▶ [Request]
Write every entry out again with no changes, and leave the images behind.

▶ [Information given]

= = =

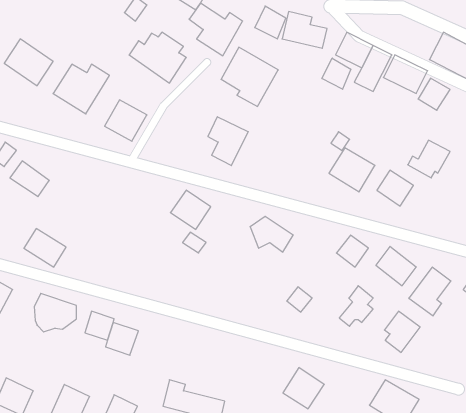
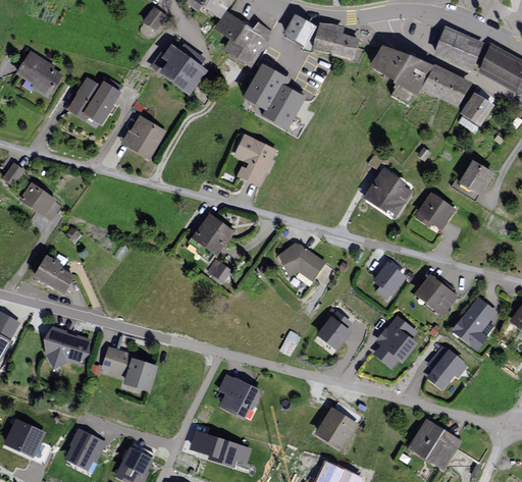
building: none -> [432,26,483,72]
building: [322,58,351,89] -> none
building: none -> [218,374,264,420]

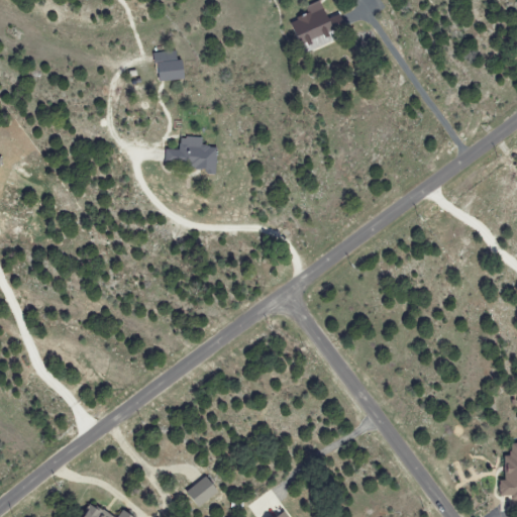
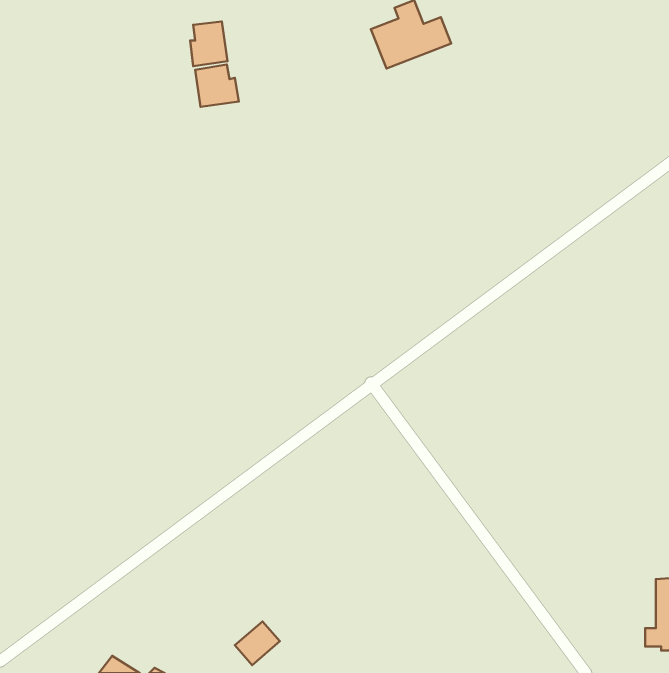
building: none -> [190,21,228,66]
building: [166,136,219,170] -> none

= = =

▶ [Written reply]
building: none -> [432,26,483,72]
building: [322,58,351,89] -> none
building: none -> [218,374,264,420]

building: none -> [190,21,228,66]
building: [166,136,219,170] -> none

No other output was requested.